Copy exactly the lines from the start of the material through the line with "C9: 2.2uF (AGND, n16) -> 2.2uF (AGND, U4/OA)". Pictures stay out of the copy.

┄┄┄┄┄┄

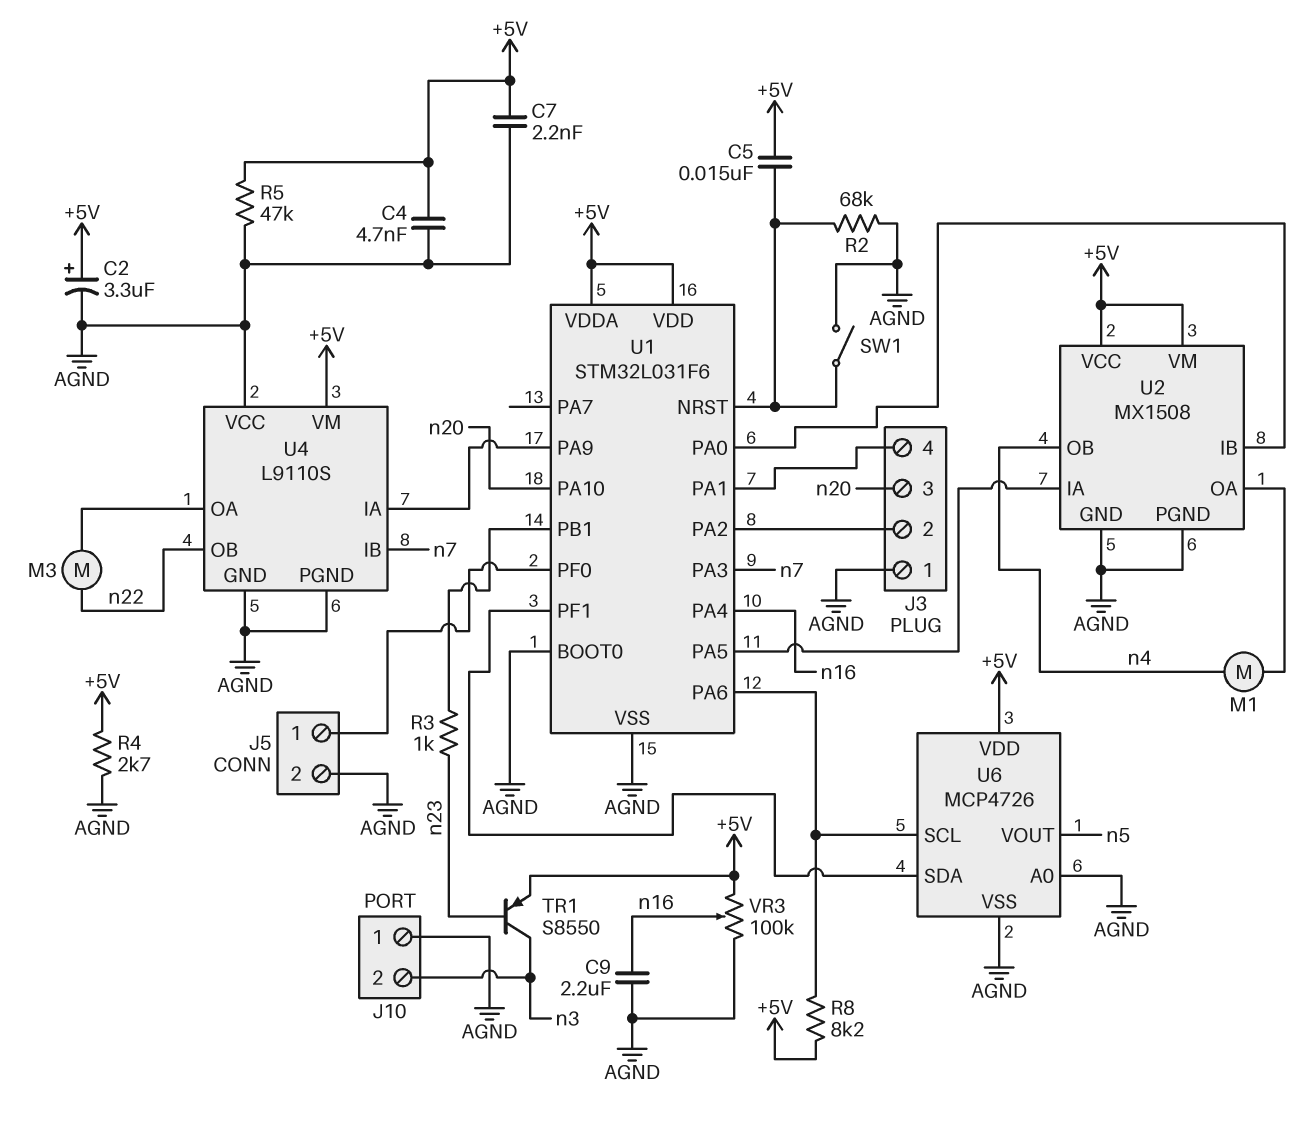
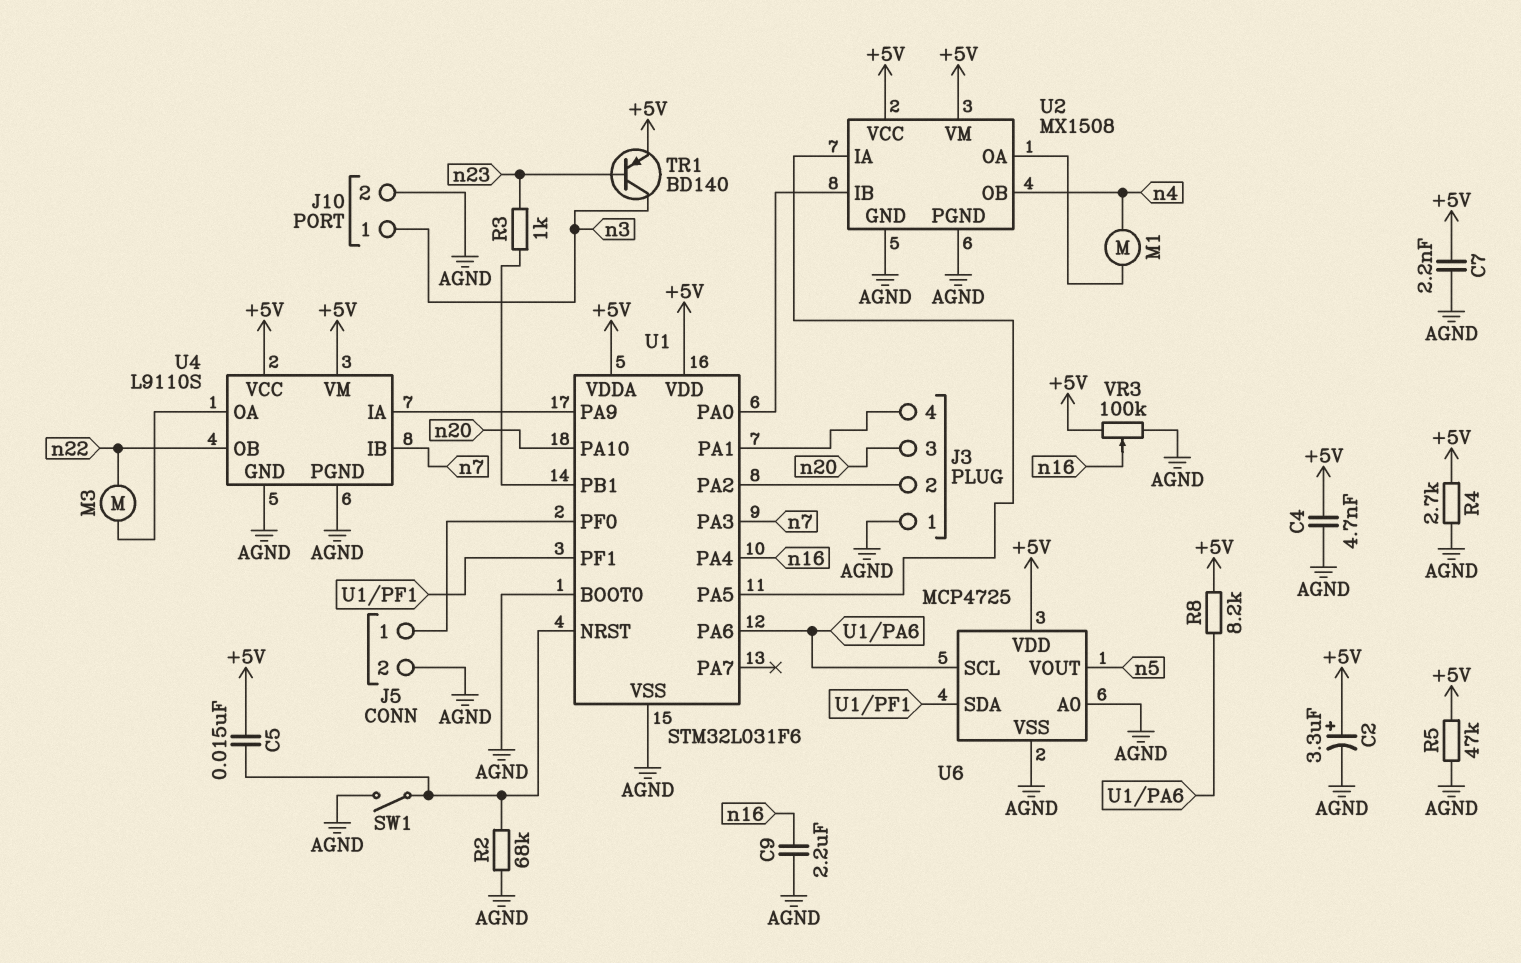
J10 pin 1: AGND -> n3
J10 pin 2: n3 -> AGND
TR1: PNP S8550 (B n23, C n3, E +5V) -> PNP BD140 (B n23, C n3, E +5V)
U4 pin VCC: AGND -> +5V
U6: MCP4726 -> MCP4725

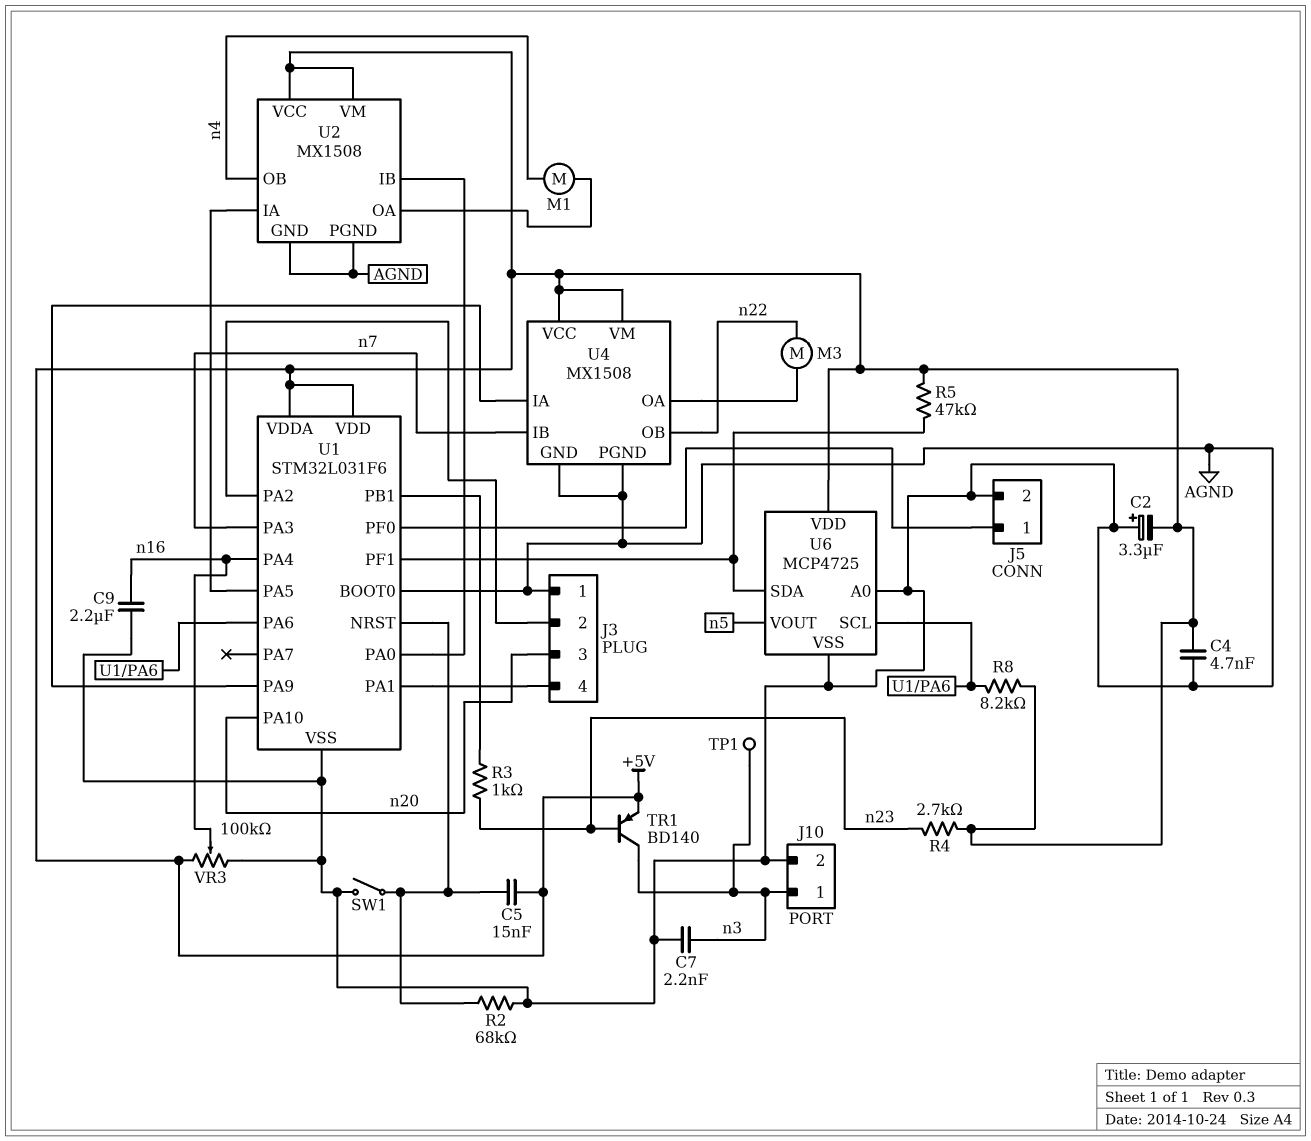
C2: 3.3uF (plus +5V, minus AGND) -> 3.3uF (plus AGND, minus +5V)
C7: 2.2nF (+5V, AGND) -> 2.2nF (AGND, n3)
R4: 2.7k (+5V, AGND) -> 2.7k (+5V, n23)
R5: 47k (+5V, AGND) -> 47k (+5V, U1/PF1)
TP1: none -> test point (n3)
U4: L9110S -> MX1508

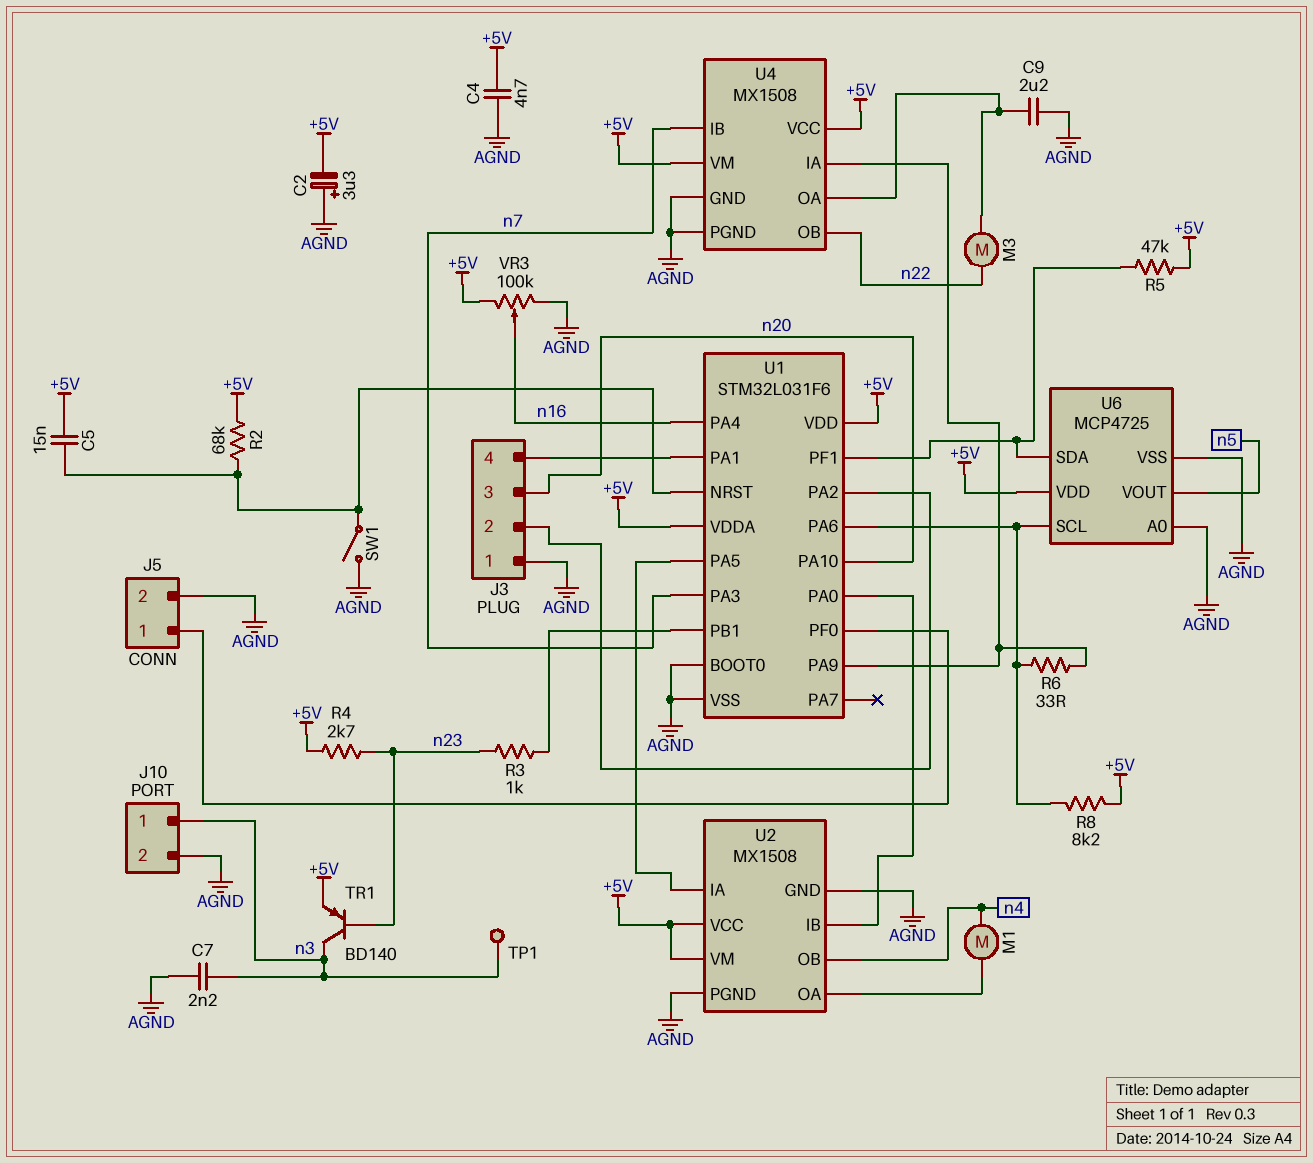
C9: 2.2uF (AGND, n16) -> 2.2uF (AGND, U4/OA)
R2: 68k (AGND, U1/NRST) -> 68k (+5V, U1/NRST)
R6: none -> 33 (U1/PA6, U1/PA9)

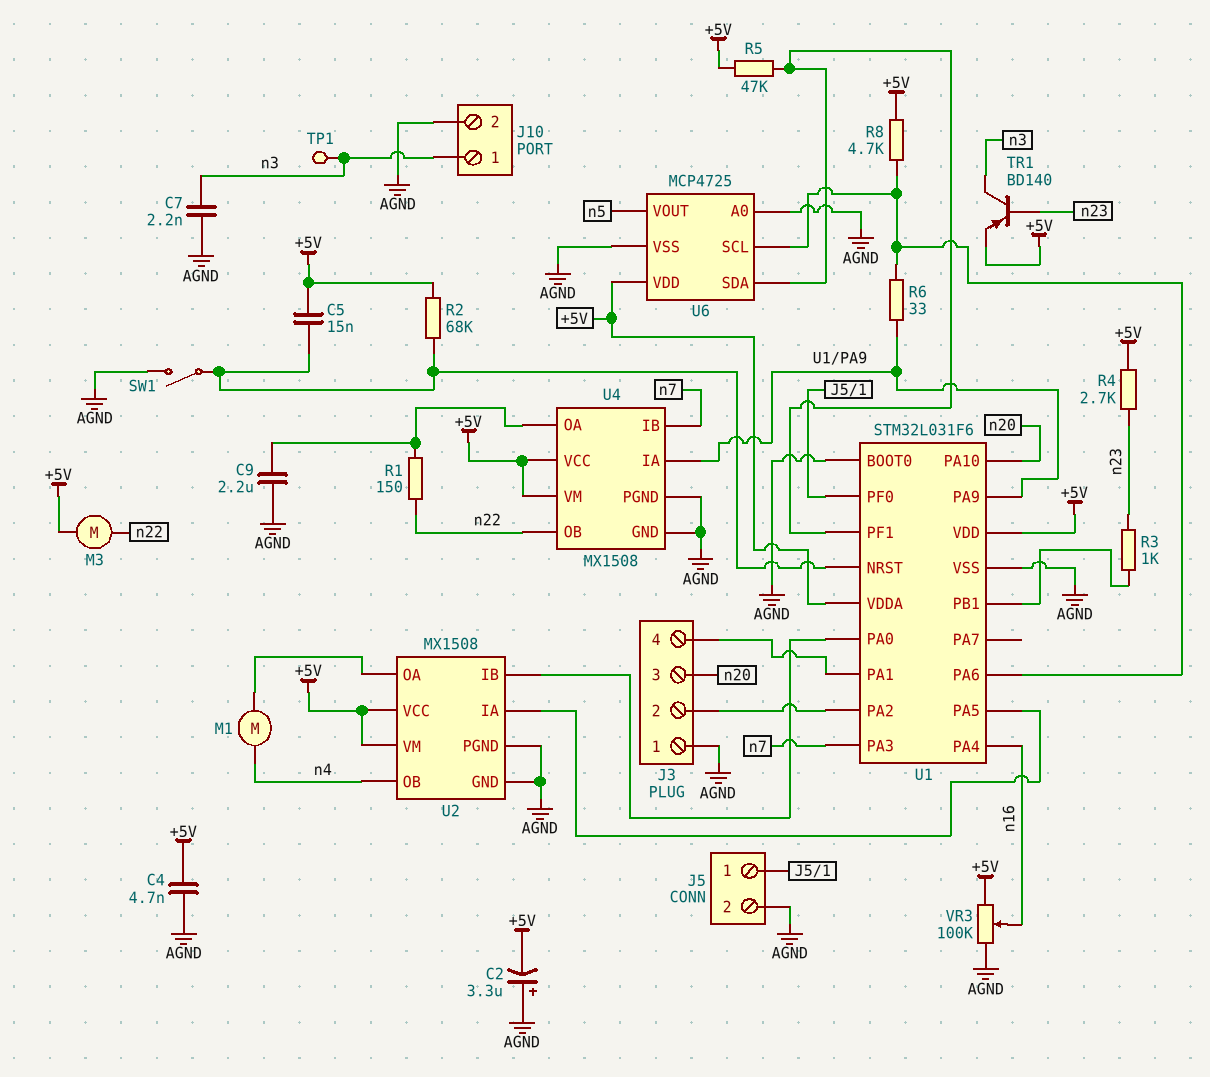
M3: motor (U4/OA, n22) -> motor (+5V, n22)
R1: none -> 150 (U4/OA, n22)
R8: 8.2k (+5V, U1/PA6) -> 4.7k (+5V, U1/PA6)

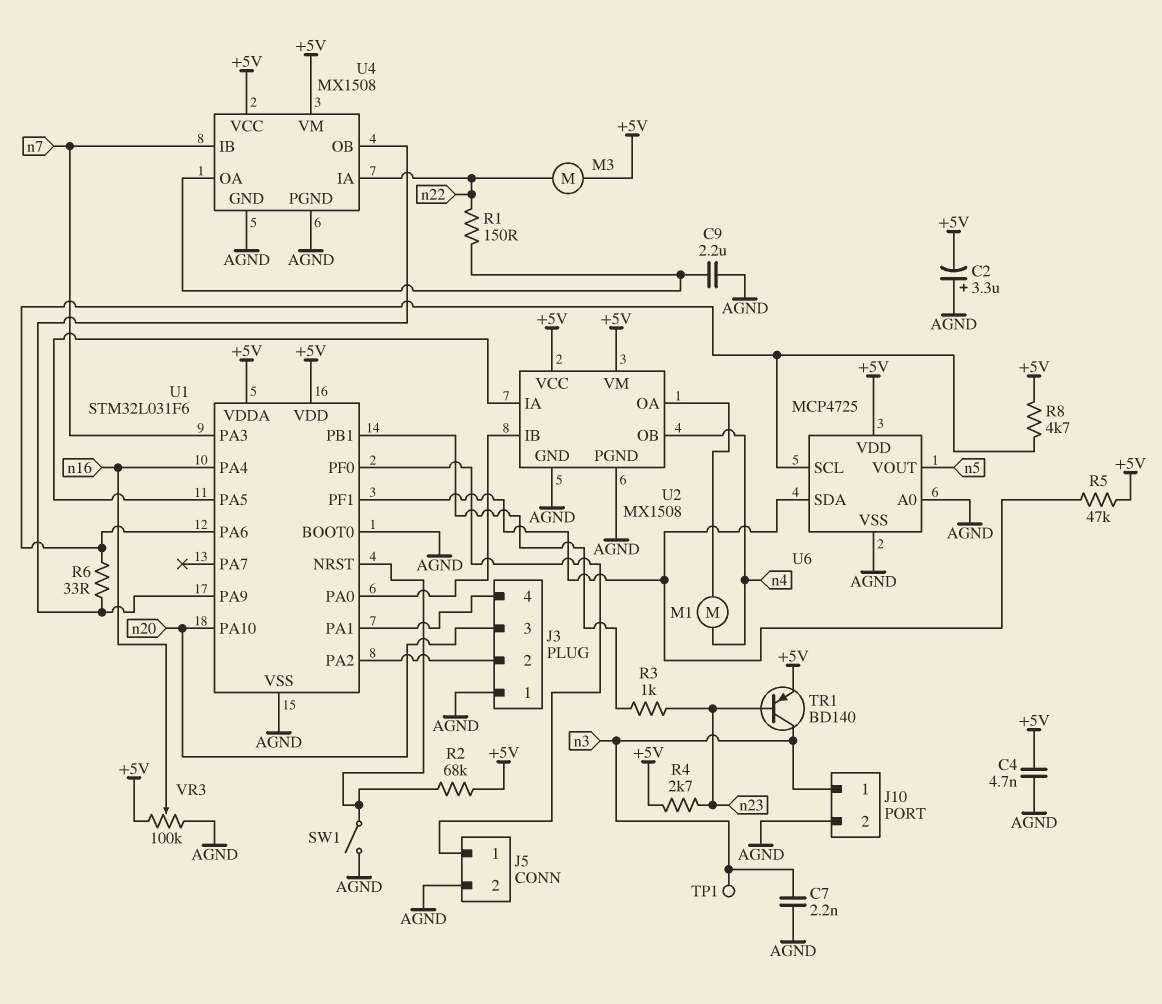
C5: 15nF (+5V, U1/NRST) -> none
U4 pin IA: U1/PA9 -> n22
U4 pin OB: n22 -> U1/PA9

┄┄┄┄┄┄

■ Exercise output ■
J10 pin 1: AGND -> n3
J10 pin 2: n3 -> AGND
TR1: PNP S8550 (B n23, C n3, E +5V) -> PNP BD140 (B n23, C n3, E +5V)
U4 pin VCC: AGND -> +5V
U6: MCP4726 -> MCP4725

C2: 3.3uF (plus +5V, minus AGND) -> 3.3uF (plus AGND, minus +5V)
C7: 2.2nF (+5V, AGND) -> 2.2nF (AGND, n3)
R4: 2.7k (+5V, AGND) -> 2.7k (+5V, n23)
R5: 47k (+5V, AGND) -> 47k (+5V, U1/PF1)
TP1: none -> test point (n3)
U4: L9110S -> MX1508

C9: 2.2uF (AGND, n16) -> 2.2uF (AGND, U4/OA)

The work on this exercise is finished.